THE DATA »

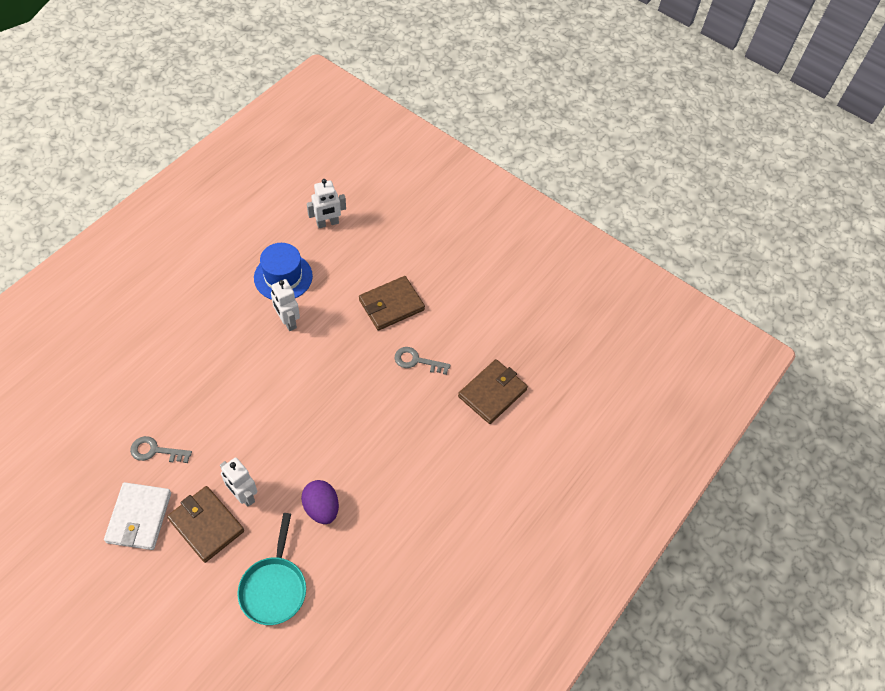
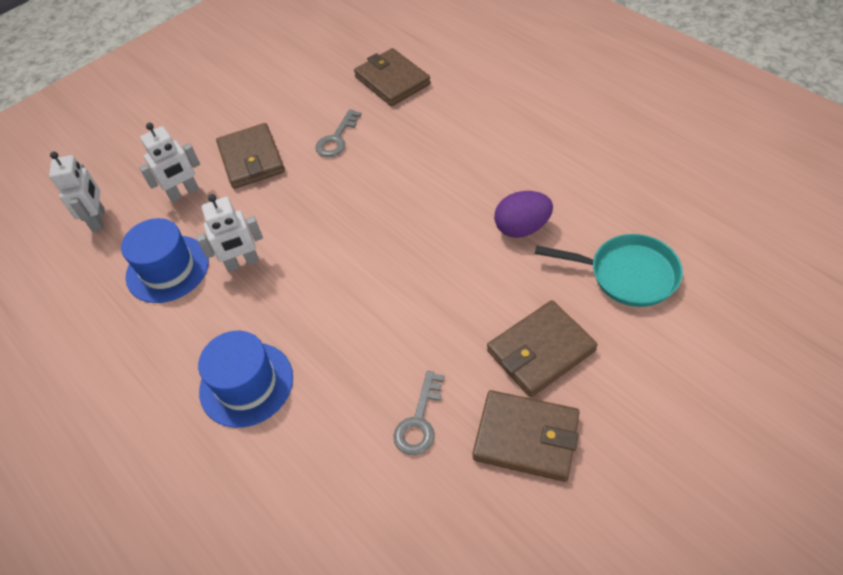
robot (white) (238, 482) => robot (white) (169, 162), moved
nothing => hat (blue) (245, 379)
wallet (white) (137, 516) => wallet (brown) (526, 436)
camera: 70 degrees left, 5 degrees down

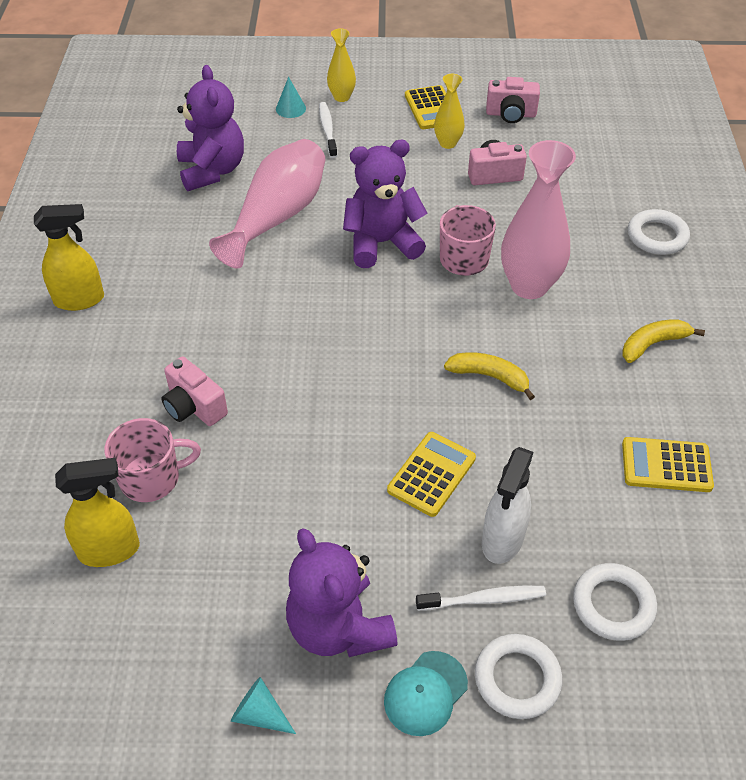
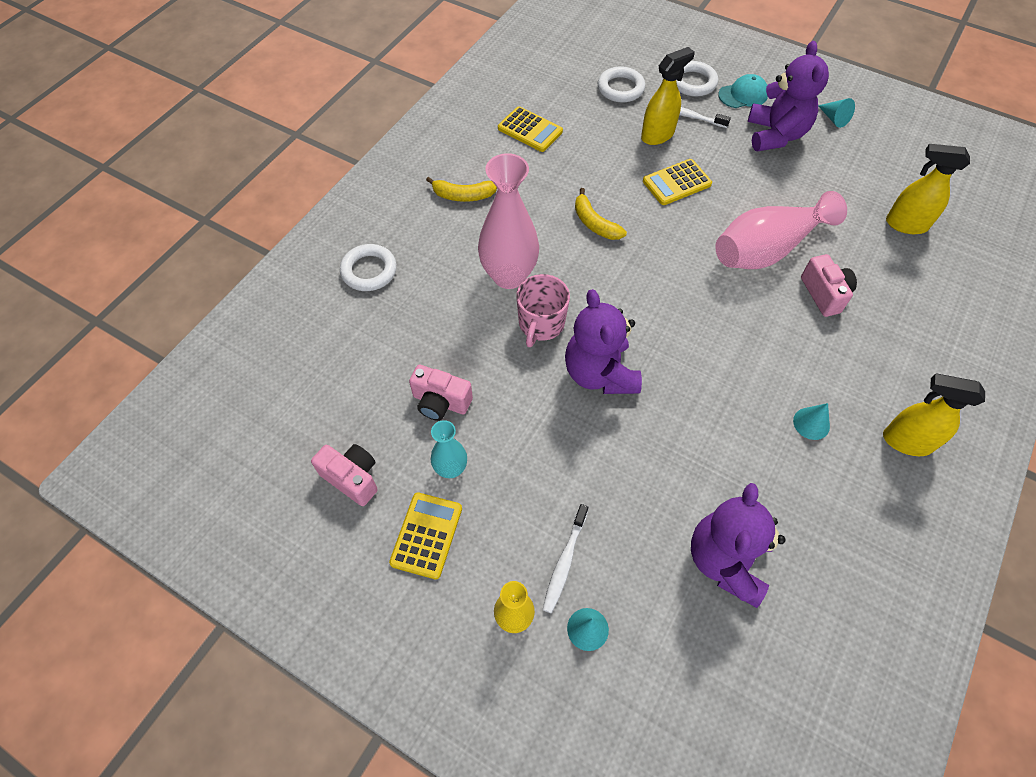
vase (yellow) (449, 111) => vase (turquoise) (449, 449)
teddy bear (purple) (385, 204) => teddy bear (purple) (603, 341), 60 degrees clockwise
spray bottle (white) (508, 505) => spray bottle (yellow) (668, 96)
vase (pink) (267, 203) => vase (pink) (781, 230), moved
nothing => cone (turquoise) (811, 421)
mug (pink) (153, 460) => nothing
camera: 150 degrees left, 10 degrees up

EXERCISE OBJECTIVE » Leave the pictures out, and transcribe each of the records exactly.

RESULT OF THE EXERCISE »
robot (white) (238, 482) => robot (white) (169, 162), moved
nothing => hat (blue) (245, 379)
wallet (white) (137, 516) => wallet (brown) (526, 436)
camera: 70 degrees left, 5 degrees down

vase (yellow) (449, 111) => vase (turquoise) (449, 449)
teddy bear (purple) (385, 204) => teddy bear (purple) (603, 341), 60 degrees clockwise
spray bottle (white) (508, 505) => spray bottle (yellow) (668, 96)
vase (pink) (267, 203) => vase (pink) (781, 230), moved
nothing => cone (turquoise) (811, 421)
mug (pink) (153, 460) => nothing
camera: 150 degrees left, 10 degrees up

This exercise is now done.